What needs to be done: Please give back word for word the lines below, from the first one through the one with "repainted: key (purple)".

----- Material provided -----

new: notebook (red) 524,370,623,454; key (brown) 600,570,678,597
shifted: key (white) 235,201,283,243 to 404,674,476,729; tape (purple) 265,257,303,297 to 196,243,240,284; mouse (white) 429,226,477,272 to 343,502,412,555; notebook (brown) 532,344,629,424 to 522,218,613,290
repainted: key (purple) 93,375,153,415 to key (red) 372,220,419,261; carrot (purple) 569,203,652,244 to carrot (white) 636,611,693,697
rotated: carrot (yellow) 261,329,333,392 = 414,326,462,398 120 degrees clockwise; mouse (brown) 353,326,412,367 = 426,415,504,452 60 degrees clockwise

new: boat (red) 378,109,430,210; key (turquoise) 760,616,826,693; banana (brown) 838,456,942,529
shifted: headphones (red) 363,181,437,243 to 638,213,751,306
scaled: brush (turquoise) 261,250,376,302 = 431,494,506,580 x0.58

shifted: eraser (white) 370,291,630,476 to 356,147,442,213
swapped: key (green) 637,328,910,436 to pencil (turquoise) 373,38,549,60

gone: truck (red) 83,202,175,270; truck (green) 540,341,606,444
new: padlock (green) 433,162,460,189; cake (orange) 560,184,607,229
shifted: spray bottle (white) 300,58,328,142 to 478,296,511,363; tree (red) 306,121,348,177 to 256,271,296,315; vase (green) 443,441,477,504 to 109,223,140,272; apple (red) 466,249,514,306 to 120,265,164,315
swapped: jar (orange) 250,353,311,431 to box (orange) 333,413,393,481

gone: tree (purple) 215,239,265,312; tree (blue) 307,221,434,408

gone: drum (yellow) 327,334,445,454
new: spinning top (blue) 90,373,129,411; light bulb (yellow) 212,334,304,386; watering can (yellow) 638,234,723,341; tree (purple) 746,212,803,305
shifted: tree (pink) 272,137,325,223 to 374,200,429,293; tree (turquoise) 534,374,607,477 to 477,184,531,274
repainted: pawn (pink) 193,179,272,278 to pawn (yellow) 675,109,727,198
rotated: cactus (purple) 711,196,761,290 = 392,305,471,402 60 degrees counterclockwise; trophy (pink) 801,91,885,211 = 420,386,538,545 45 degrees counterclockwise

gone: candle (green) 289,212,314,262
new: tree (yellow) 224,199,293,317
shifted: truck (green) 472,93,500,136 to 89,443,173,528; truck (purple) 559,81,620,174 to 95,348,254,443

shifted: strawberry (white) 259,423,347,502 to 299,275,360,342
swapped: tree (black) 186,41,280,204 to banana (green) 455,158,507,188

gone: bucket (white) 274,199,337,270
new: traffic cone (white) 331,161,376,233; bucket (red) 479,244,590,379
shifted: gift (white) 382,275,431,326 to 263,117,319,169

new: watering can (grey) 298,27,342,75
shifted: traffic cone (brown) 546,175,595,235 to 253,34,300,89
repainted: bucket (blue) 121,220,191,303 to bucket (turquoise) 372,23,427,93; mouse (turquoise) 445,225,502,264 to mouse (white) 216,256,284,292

-----

Exercise response:
new: notebook (red) 524,370,623,454; key (brown) 600,570,678,597
shifted: key (white) 235,201,283,243 to 404,674,476,729; tape (purple) 265,257,303,297 to 196,243,240,284; mouse (white) 429,226,477,272 to 343,502,412,555; notebook (brown) 532,344,629,424 to 522,218,613,290
repainted: key (purple) 93,375,153,415 to key (red) 372,220,419,261; carrot (purple) 569,203,652,244 to carrot (white) 636,611,693,697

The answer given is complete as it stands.